Your task> Apart from the images, reproduce all of the data word for word.

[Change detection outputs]
>>>

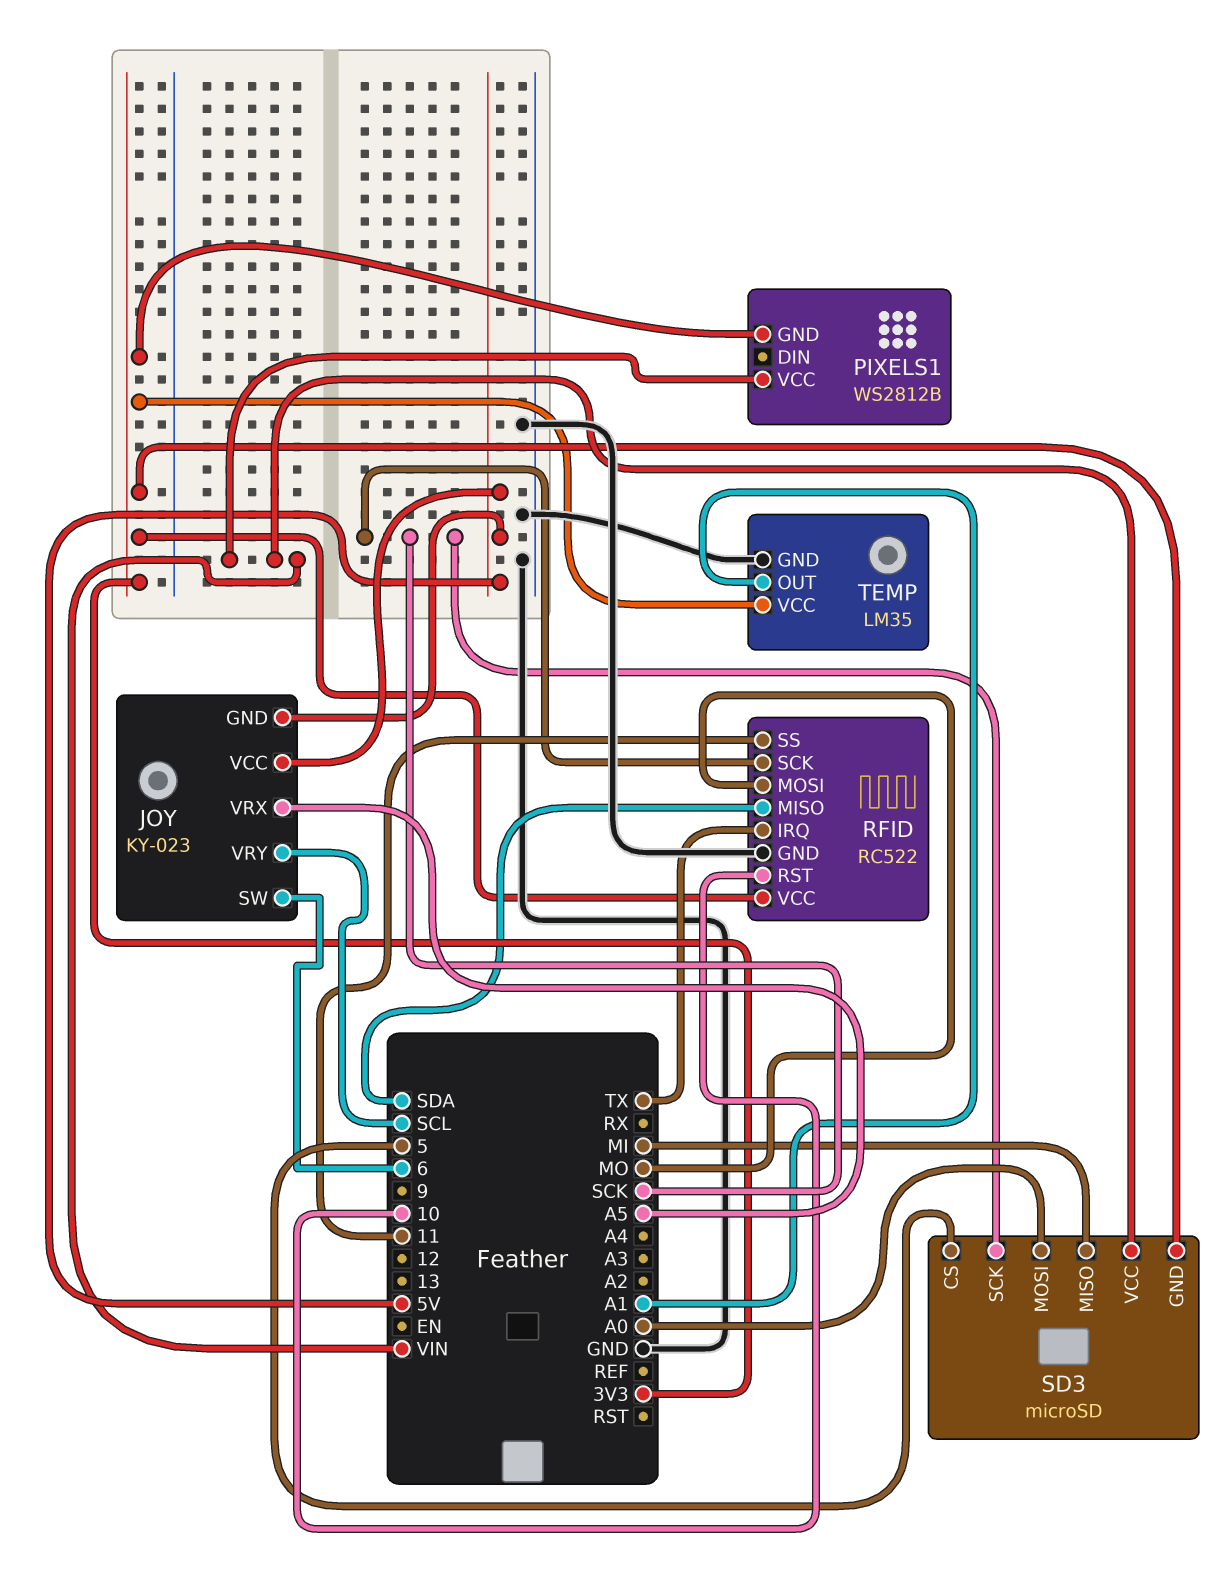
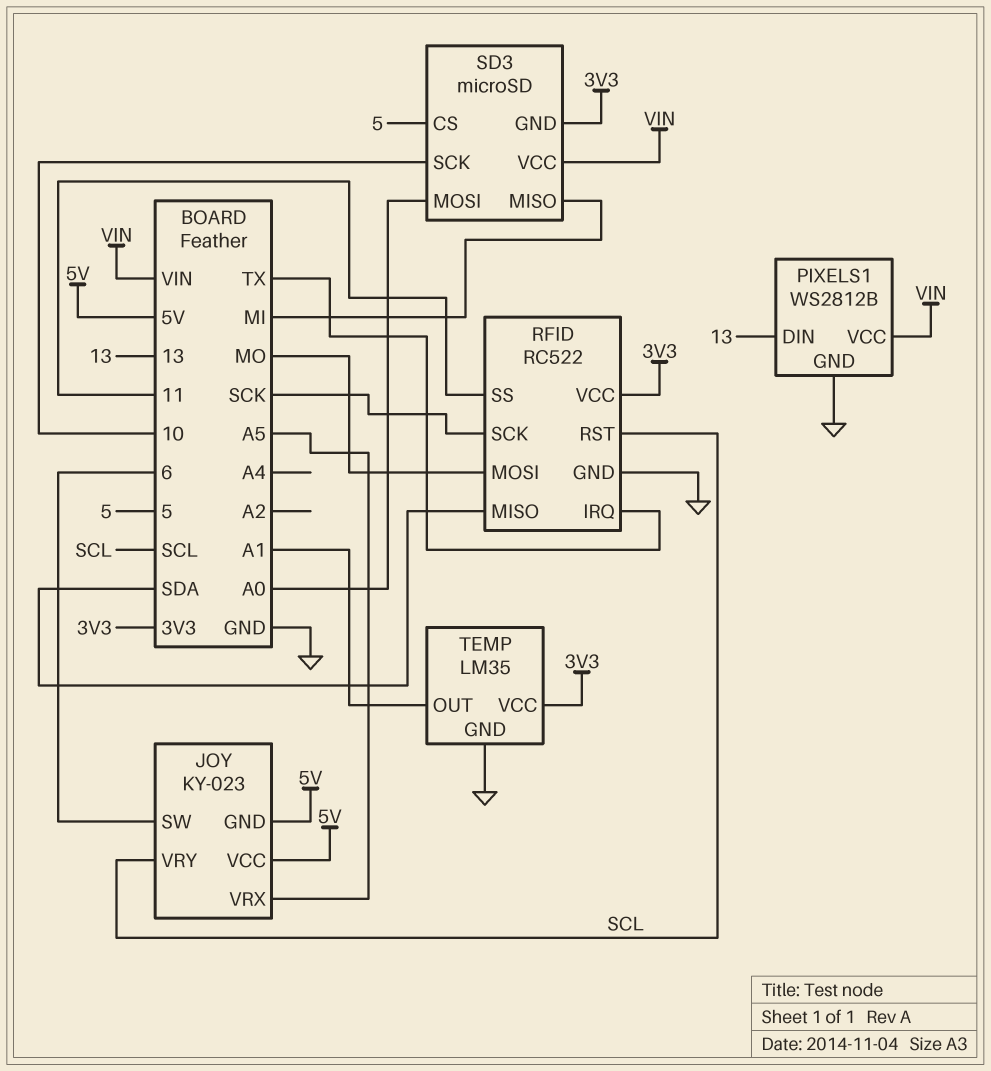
PIXELS1 pin DIN: none -> 13
PIXELS1 pin GND: 3V3 -> GND
RFID pin RST: 10 -> SCL
SD3 pin SCK: SCK -> 10

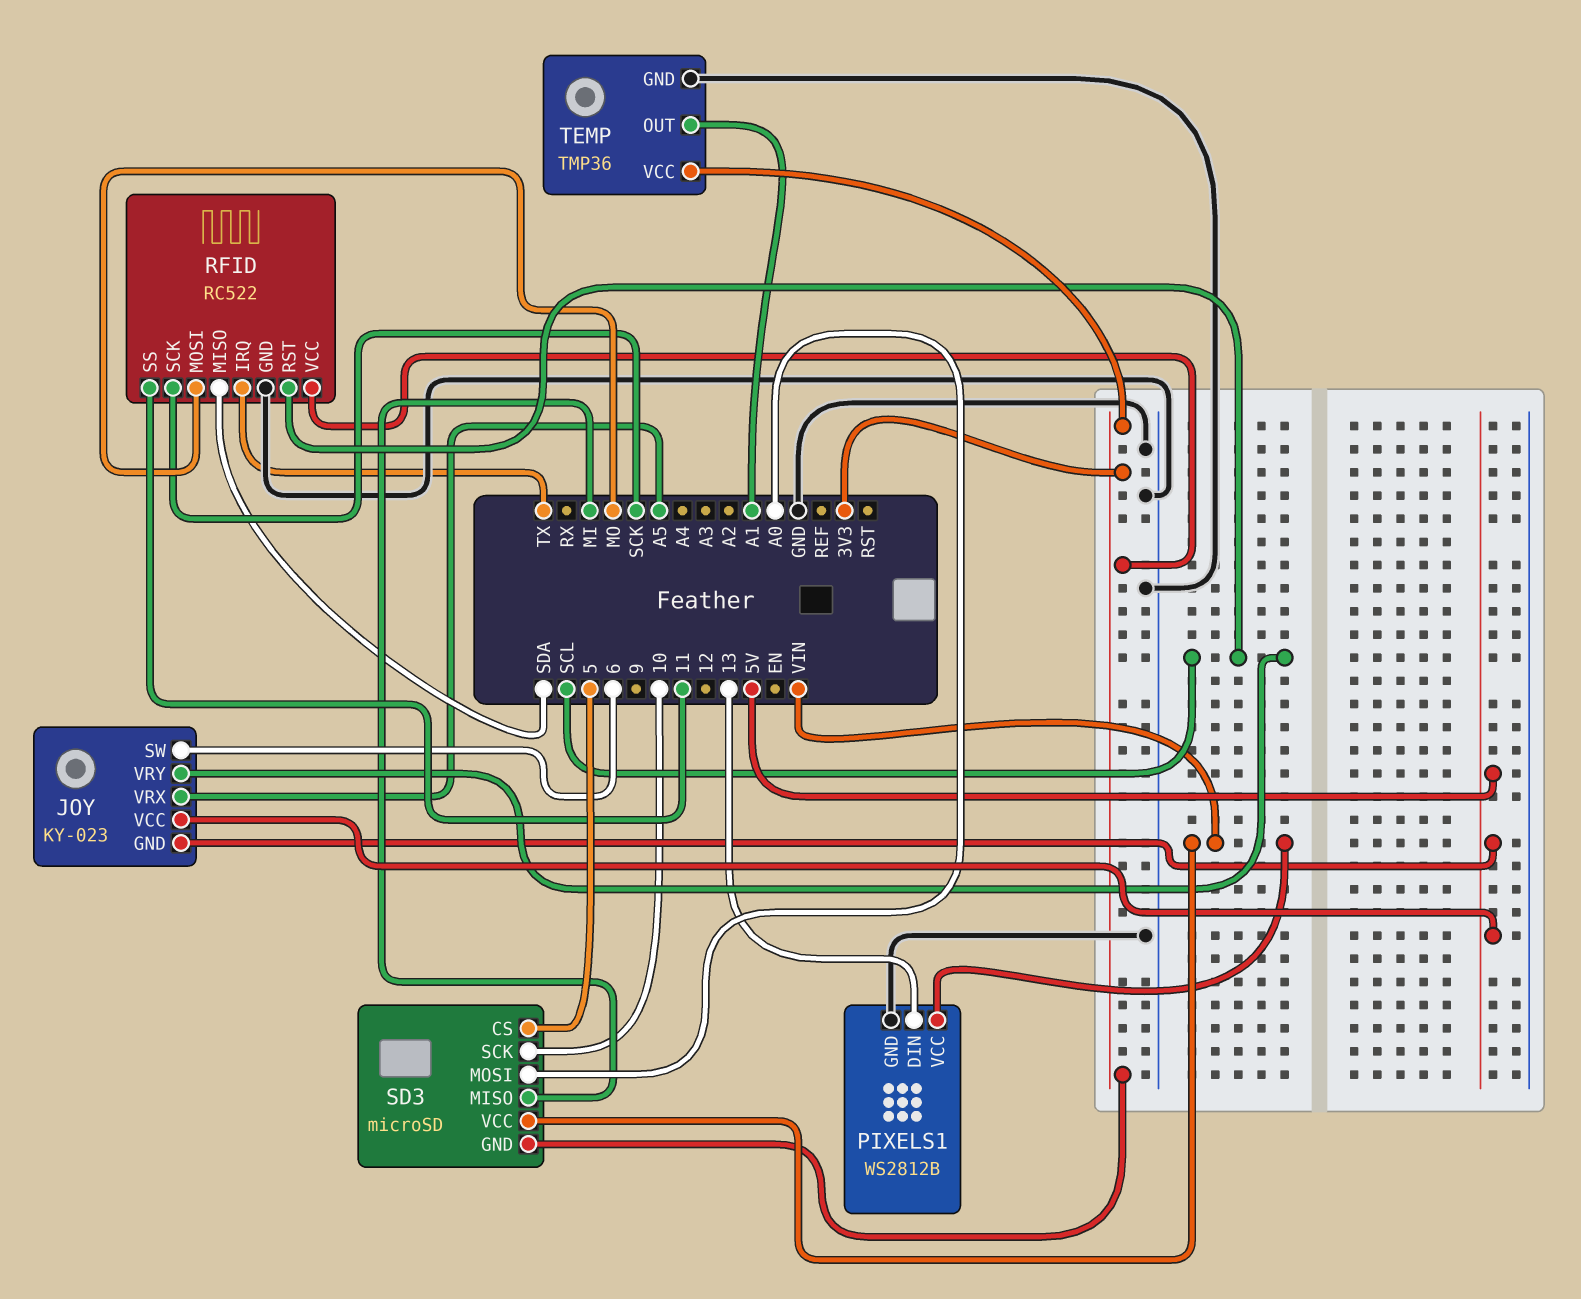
TEMP: LM35 -> TMP36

<<<

Written answer>
PIXELS1 pin DIN: none -> 13
PIXELS1 pin GND: 3V3 -> GND
RFID pin RST: 10 -> SCL
SD3 pin SCK: SCK -> 10

TEMP: LM35 -> TMP36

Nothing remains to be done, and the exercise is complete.